/---

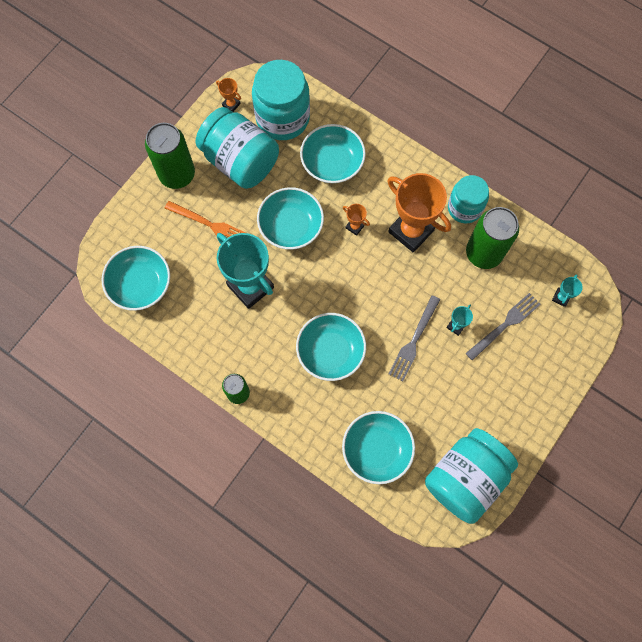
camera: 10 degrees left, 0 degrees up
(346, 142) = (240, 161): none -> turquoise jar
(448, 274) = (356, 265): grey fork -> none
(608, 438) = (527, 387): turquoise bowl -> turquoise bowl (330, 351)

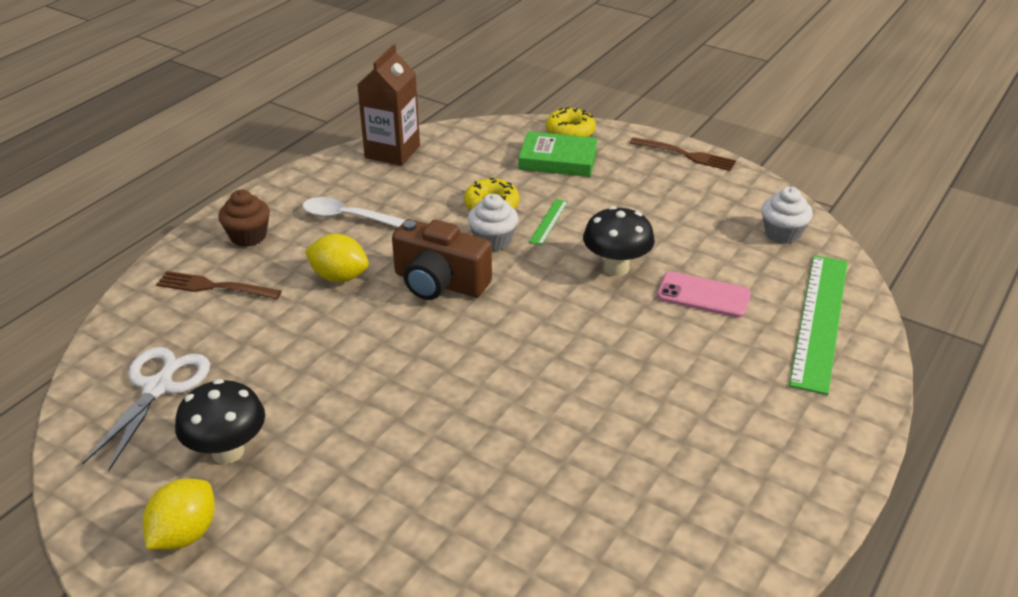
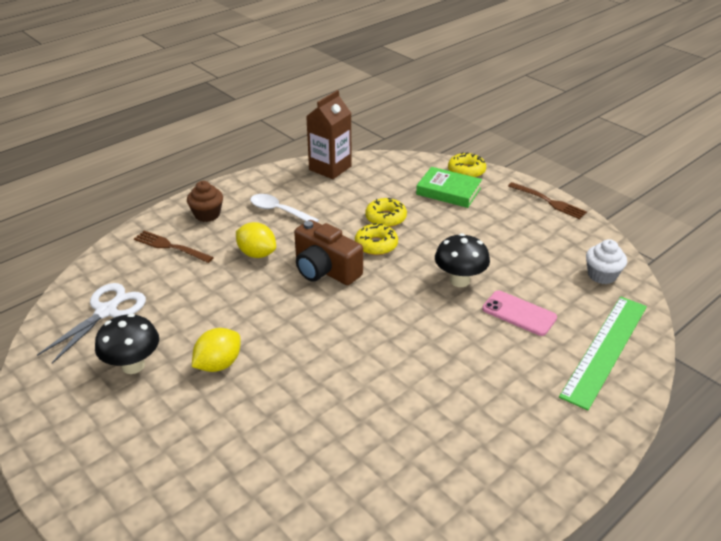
camera: 15 degrees right, 0 degrees up
(185, 534) = (82, 418): yellow lemon -> yellow lemon (218, 364)
(493, 241) = (376, 245): white cupcake -> yellow donut
(548, 221) = (423, 237): green ruler -> none

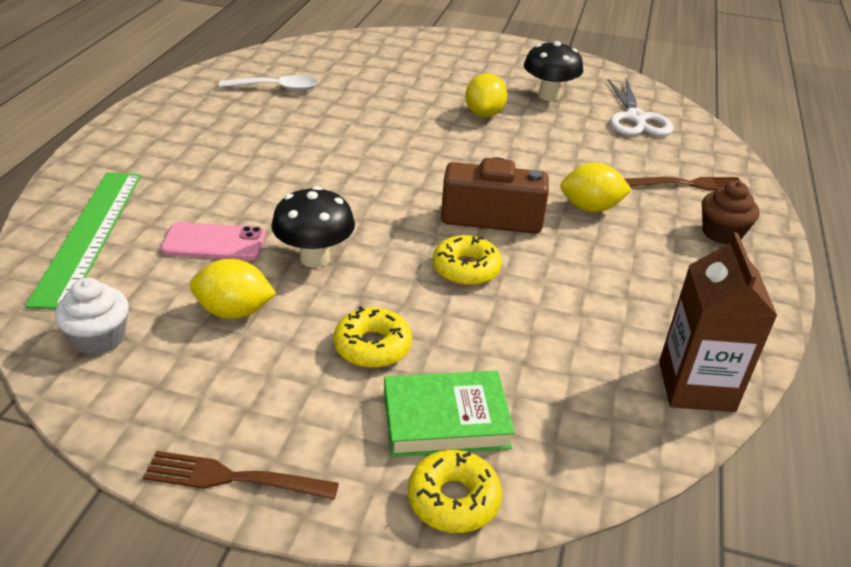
camera: 145 degrees right, 0 degrees up
(279, 211) = (650, 271): white spoon -> white spoon (276, 88)
(385, 218) = (496, 317): yellow donut -> yellow donut (372, 346)
(523, 265) = (234, 311): none -> yellow lemon

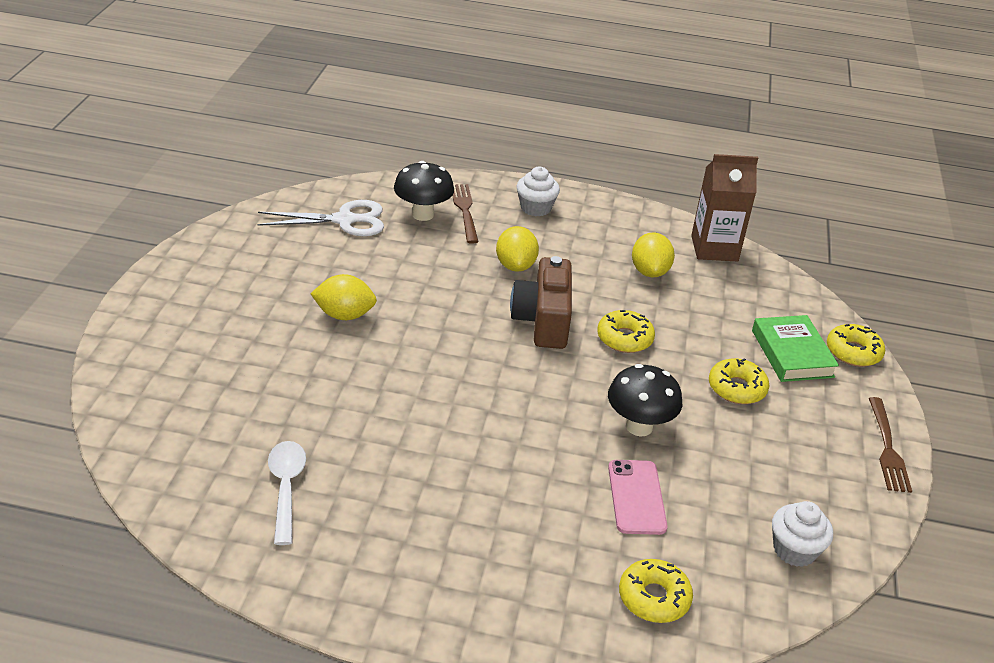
camera: 95 degrees left, 0 degrees up
(89, 235) = (654, 598): green ruler -> yellow donut
(234, 311) = (728, 469): yellow lemon -> yellow lemon (649, 272)
(549, 96) = (296, 268): black mushroom -> black mushroom (423, 214)
(721, 233) = (535, 208): brown cupcake -> white cupcake

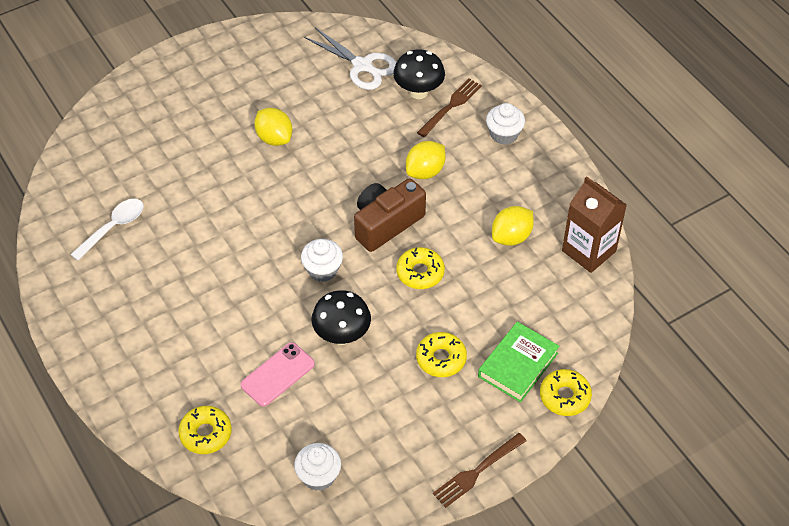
camera: 50 degrees right, 15 degrees up
(545, 388) = (322, 270): none -> white cupcake

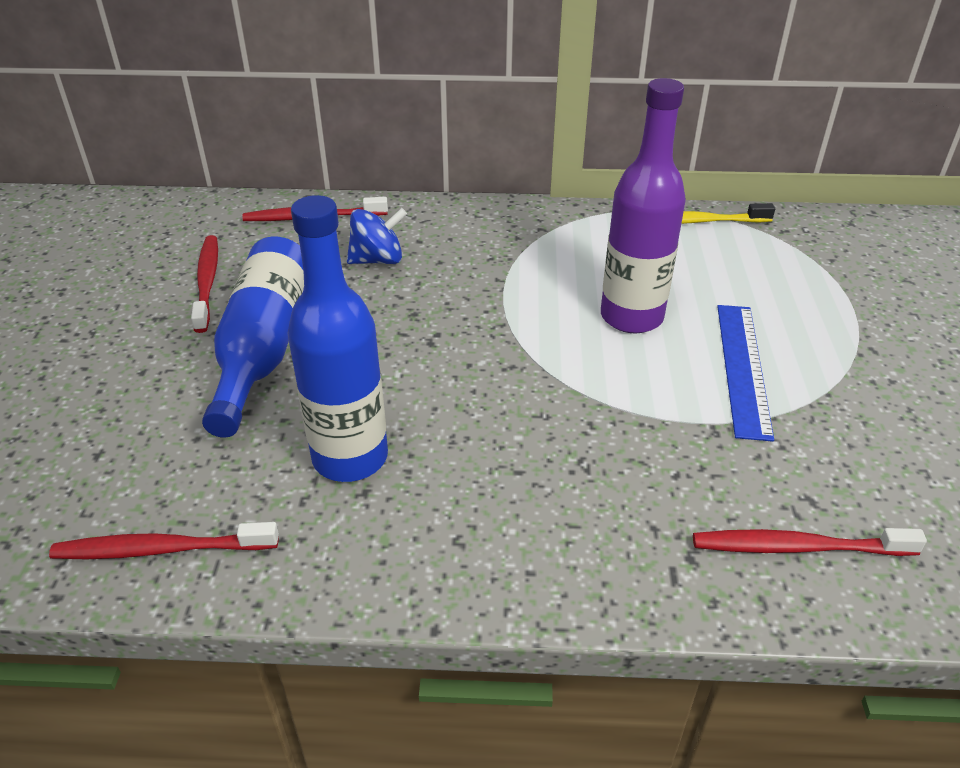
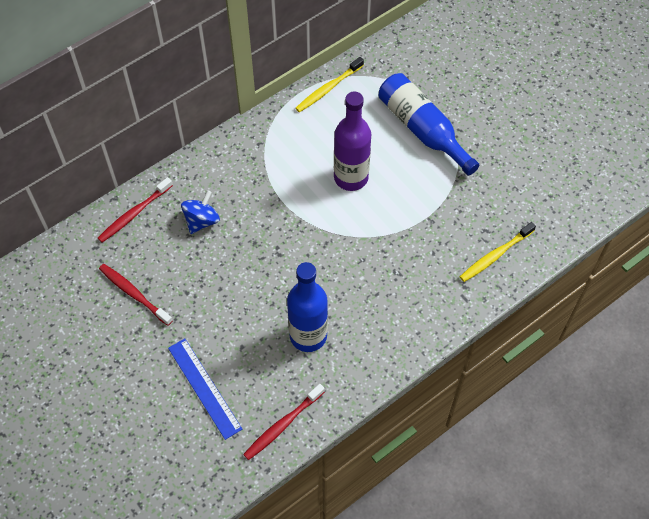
camera: 40 degrees left, 20 degrees up
(264, 347) = (209, 310): blue bottle -> blue bottle (422, 129)
(742, 368) = (417, 177): blue ruler -> blue ruler (204, 388)
(797, 547) = (495, 255): red toothbrush -> yellow toothbrush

\---

# [What needs to be done]
Restate exactly, and only, the lines from the one that holds "(346, 142) = (240, 161): none" down to the last line of the material above. Omit the pictures.

# [Response area]
(346, 142) = (240, 161): none -> turquoise jar
(448, 274) = (356, 265): grey fork -> none
(608, 438) = (527, 387): turquoise bowl -> turquoise bowl (330, 351)

camera: 15 degrees right, 0 degrees up
(185, 534) = (82, 418): yellow lemon -> yellow lemon (218, 364)
(493, 241) = (376, 245): white cupcake -> yellow donut
(548, 221) = (423, 237): green ruler -> none

camera: 145 degrees right, 0 degrees up
(279, 211) = (650, 271): white spoon -> white spoon (276, 88)
(385, 218) = (496, 317): yellow donut -> yellow donut (372, 346)
(523, 265) = (234, 311): none -> yellow lemon

camera: 95 degrees left, 0 degrees up
(89, 235) = (654, 598): green ruler -> yellow donut
(234, 311) = (728, 469): yellow lemon -> yellow lemon (649, 272)
(549, 96) = (296, 268): black mushroom -> black mushroom (423, 214)
(721, 233) = (535, 208): brown cupcake -> white cupcake

camera: 50 degrees right, 15 degrees up
(545, 388) = (322, 270): none -> white cupcake

camera: 40 degrees left, 20 degrees up
(264, 347) = (209, 310): blue bottle -> blue bottle (422, 129)
(742, 368) = (417, 177): blue ruler -> blue ruler (204, 388)
(797, 547) = (495, 255): red toothbrush -> yellow toothbrush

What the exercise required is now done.